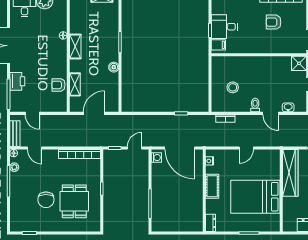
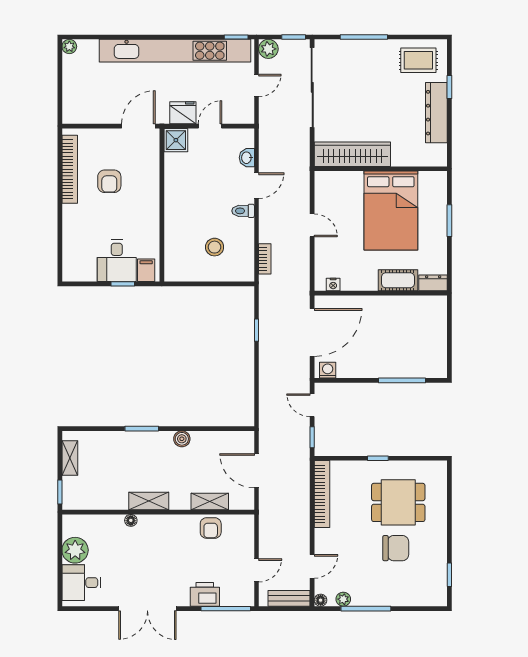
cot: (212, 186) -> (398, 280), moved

...

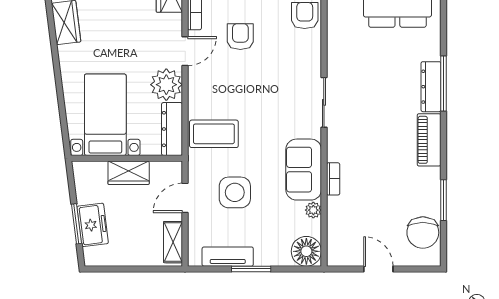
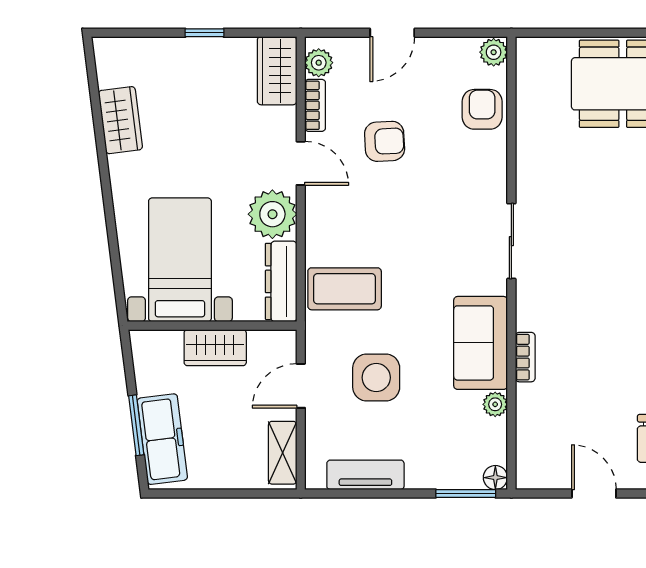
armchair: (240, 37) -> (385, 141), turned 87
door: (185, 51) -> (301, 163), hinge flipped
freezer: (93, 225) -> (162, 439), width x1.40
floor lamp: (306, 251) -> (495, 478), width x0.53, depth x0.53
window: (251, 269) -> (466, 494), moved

• **WHAT YOU HAVE TO DO**:
Write out only the lines that run from the line containing "freezer: (93, 225) -> (162, 439), width x1.40" through the line containing "window: (251, 269) -> (466, 494), moved", both included, exactly as they appear above.

• **TASK ANSWER**:
freezer: (93, 225) -> (162, 439), width x1.40
floor lamp: (306, 251) -> (495, 478), width x0.53, depth x0.53
window: (251, 269) -> (466, 494), moved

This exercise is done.